TASK GOAL
Somewhere below are a line with "sofa: (72, 230) -> (343, 152), moved" and a later line with "window: (207, 347) -> (63, 535), moved". Output exactly those lines and all lines between them.

MATERIAL FOR THE TASK
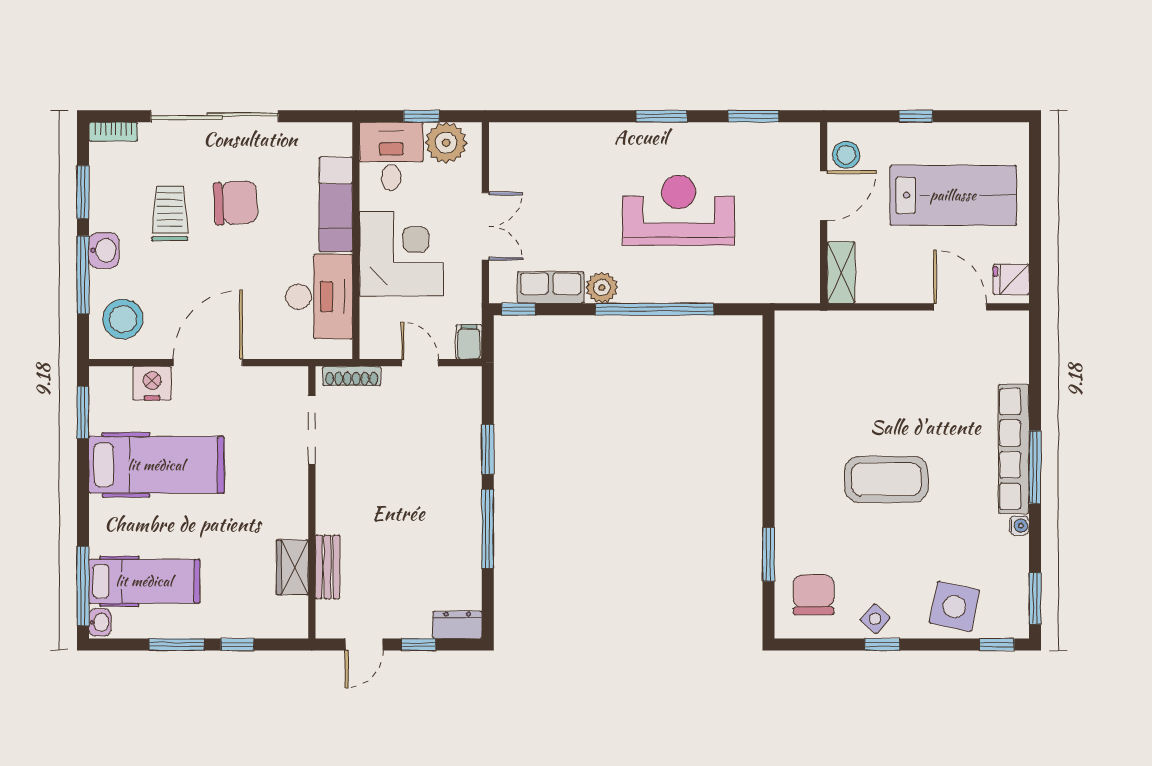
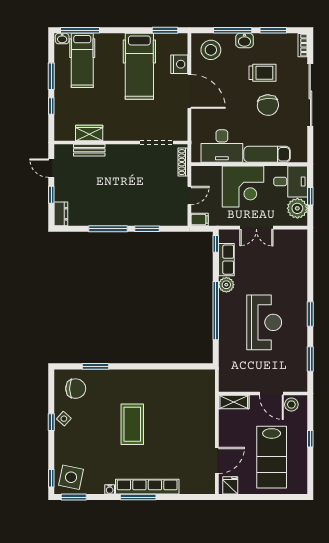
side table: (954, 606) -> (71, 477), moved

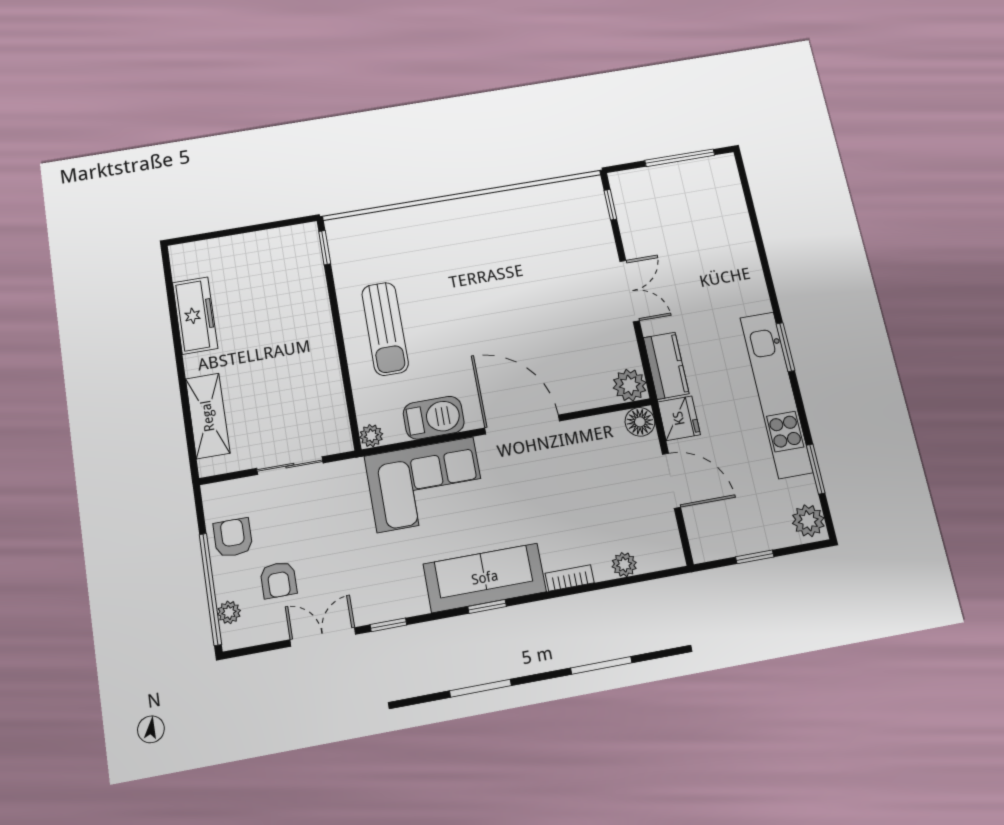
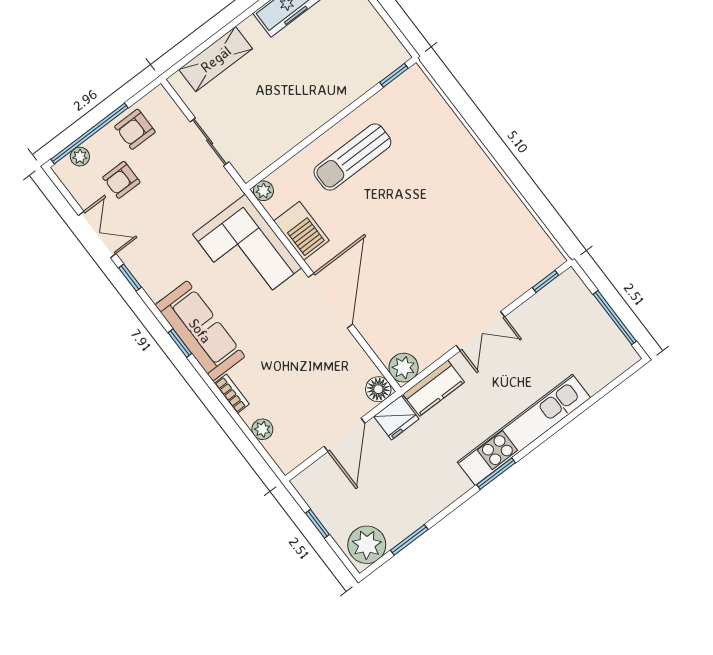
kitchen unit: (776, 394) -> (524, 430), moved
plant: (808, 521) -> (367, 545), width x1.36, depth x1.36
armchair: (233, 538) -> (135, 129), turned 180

==

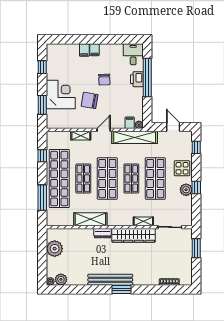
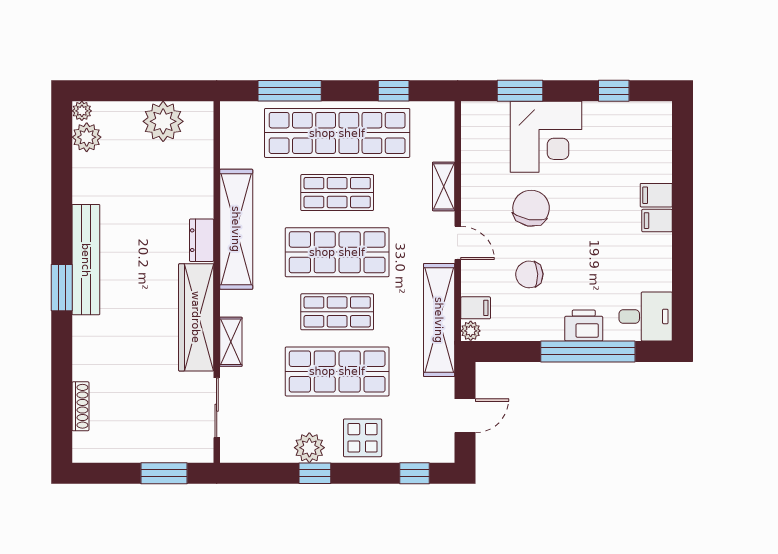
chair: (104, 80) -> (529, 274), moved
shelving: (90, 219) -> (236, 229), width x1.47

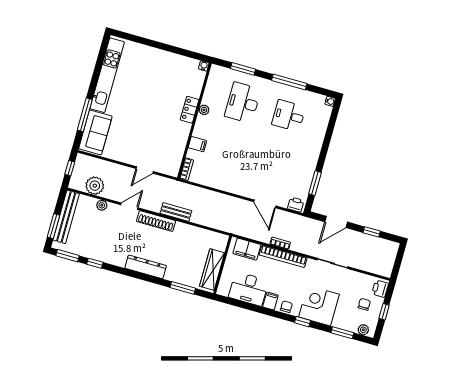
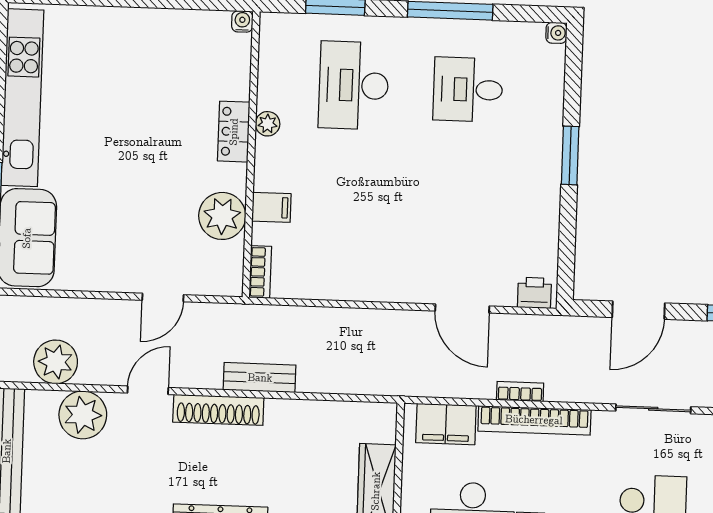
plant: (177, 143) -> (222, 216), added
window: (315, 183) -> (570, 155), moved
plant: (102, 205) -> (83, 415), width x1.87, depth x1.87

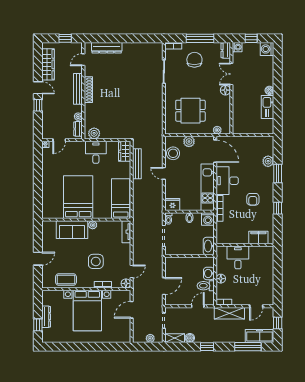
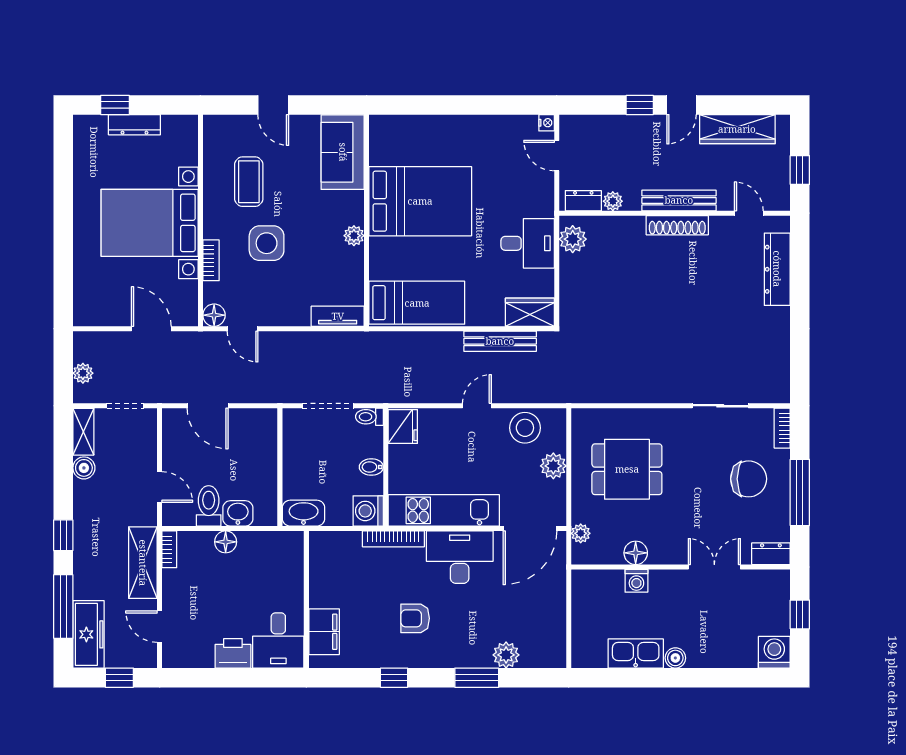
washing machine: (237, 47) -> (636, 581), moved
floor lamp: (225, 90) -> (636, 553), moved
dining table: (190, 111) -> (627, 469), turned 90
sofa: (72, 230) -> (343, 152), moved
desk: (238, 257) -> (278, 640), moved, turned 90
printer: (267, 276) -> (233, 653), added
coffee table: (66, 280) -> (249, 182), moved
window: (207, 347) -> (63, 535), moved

ANSWER TO THE EXERCISE
sofa: (72, 230) -> (343, 152), moved
desk: (238, 257) -> (278, 640), moved, turned 90
printer: (267, 276) -> (233, 653), added
coffee table: (66, 280) -> (249, 182), moved
window: (207, 347) -> (63, 535), moved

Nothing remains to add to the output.